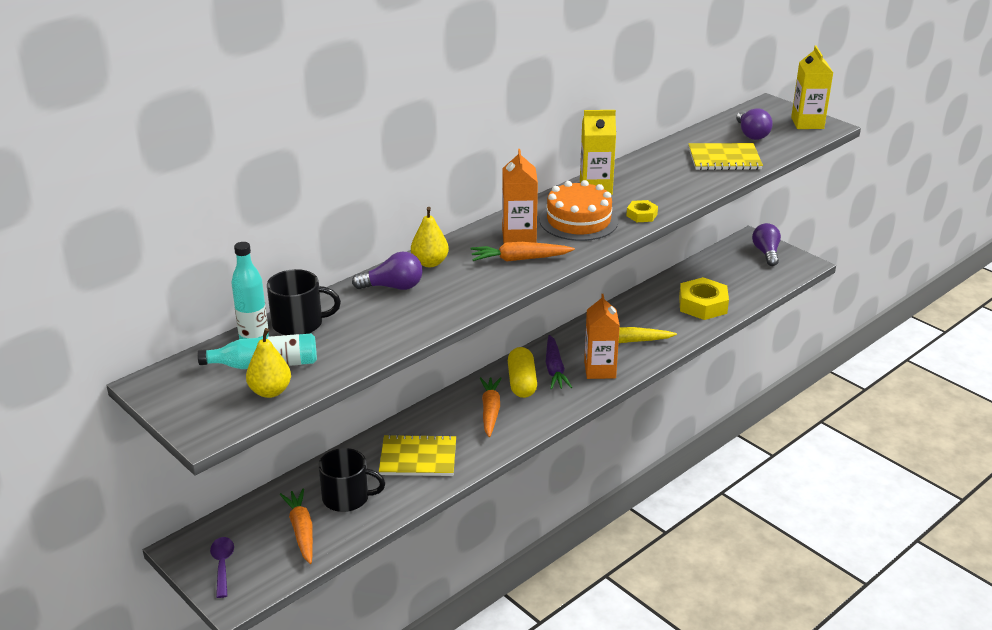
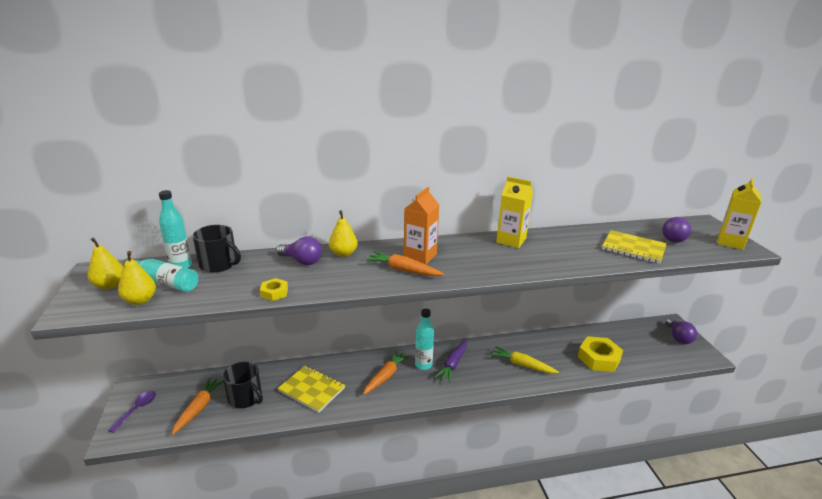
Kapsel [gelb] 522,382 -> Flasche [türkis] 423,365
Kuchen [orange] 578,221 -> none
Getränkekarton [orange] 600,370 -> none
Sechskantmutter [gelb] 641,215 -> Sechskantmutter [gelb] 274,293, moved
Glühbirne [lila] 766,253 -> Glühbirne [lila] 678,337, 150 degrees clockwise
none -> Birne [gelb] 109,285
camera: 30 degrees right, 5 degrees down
--
**Exercise objective**
Go through the listing and copy each line with the string "degrees".

**Result of the exercise**
Glühbirne [lila] 766,253 -> Glühbirne [lila] 678,337, 150 degrees clockwise
camera: 30 degrees right, 5 degrees down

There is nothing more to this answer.